Exercise details: Your job with the data below is to output exactly the lines from the one holding "TP4: test point (N_27) -> none" down to the one holding "U20: NAND (in", both included, and no others.

Task data:
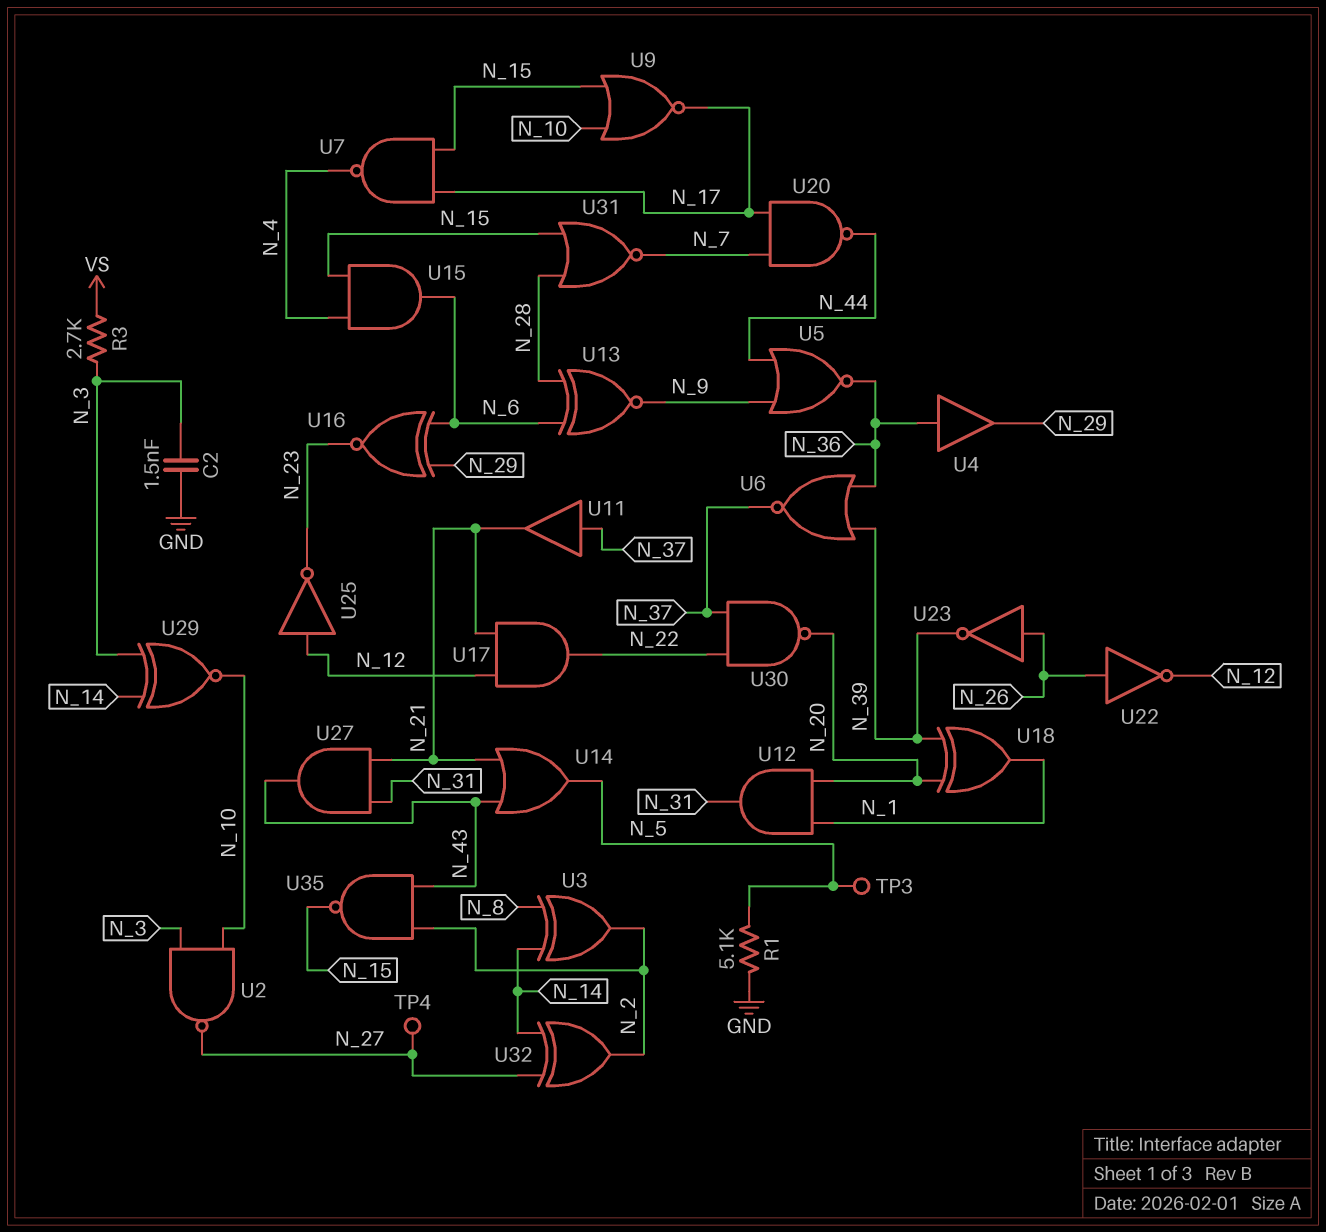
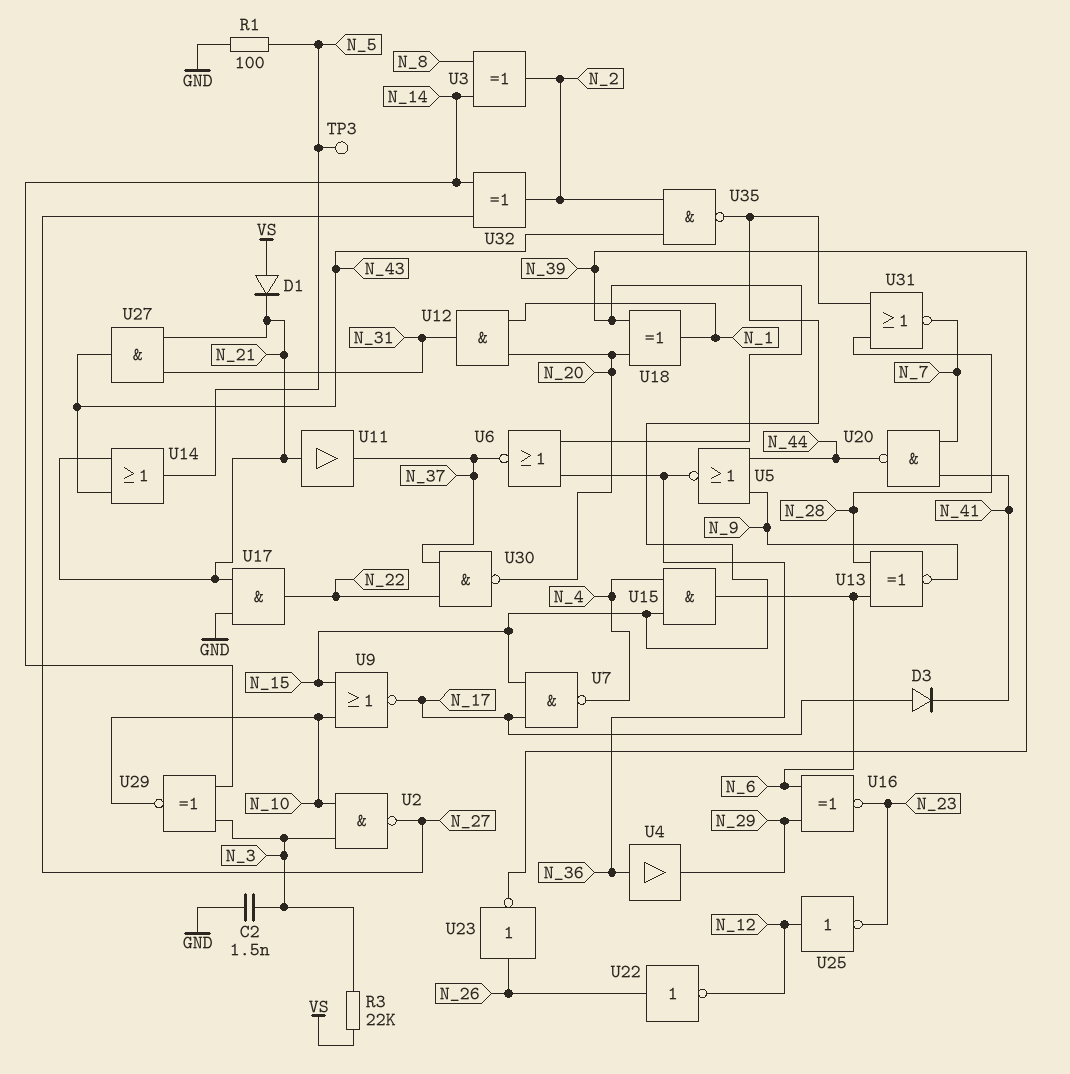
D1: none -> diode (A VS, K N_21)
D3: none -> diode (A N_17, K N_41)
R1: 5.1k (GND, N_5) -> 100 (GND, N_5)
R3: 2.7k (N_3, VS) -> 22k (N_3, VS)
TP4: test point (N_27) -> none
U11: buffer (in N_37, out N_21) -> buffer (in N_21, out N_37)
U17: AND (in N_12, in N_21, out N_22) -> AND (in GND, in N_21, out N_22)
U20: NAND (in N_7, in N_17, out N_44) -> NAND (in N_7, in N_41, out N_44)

==

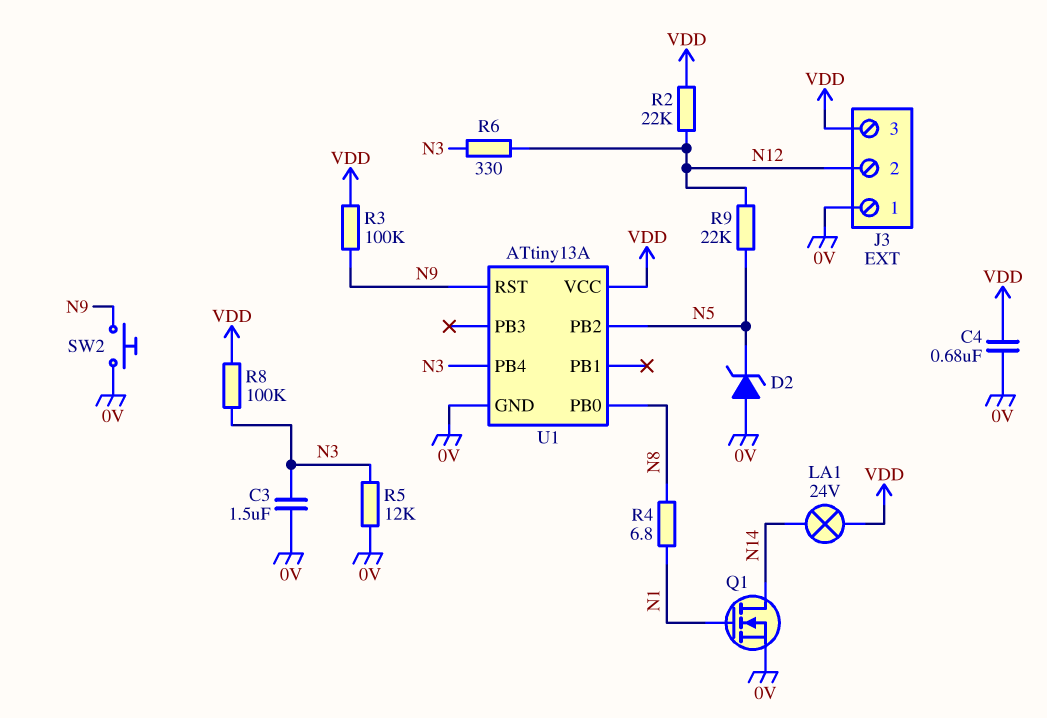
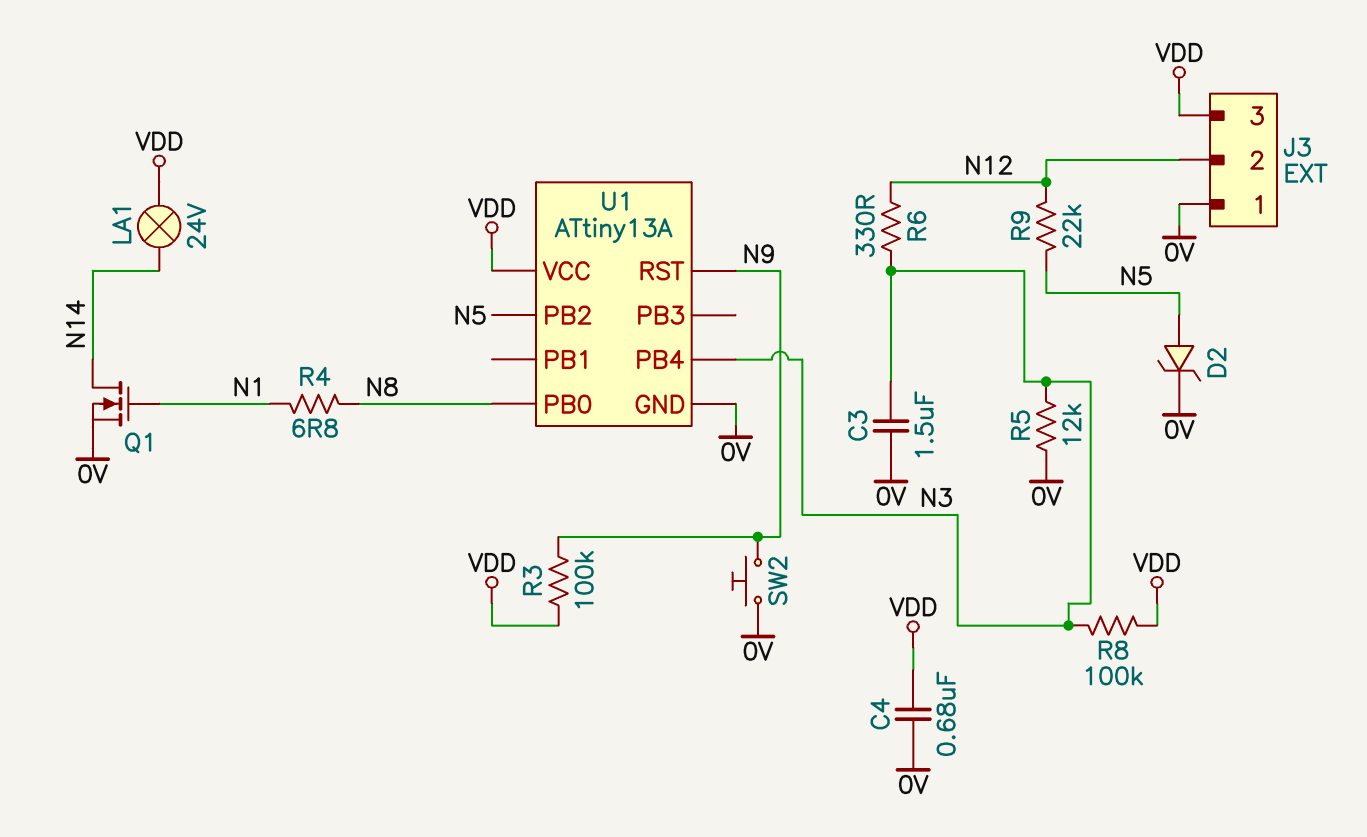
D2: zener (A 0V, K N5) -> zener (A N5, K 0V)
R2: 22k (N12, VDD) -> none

Answer to the exercise:
TP4: test point (N_27) -> none
U11: buffer (in N_37, out N_21) -> buffer (in N_21, out N_37)
U17: AND (in N_12, in N_21, out N_22) -> AND (in GND, in N_21, out N_22)
U20: NAND (in N_7, in N_17, out N_44) -> NAND (in N_7, in N_41, out N_44)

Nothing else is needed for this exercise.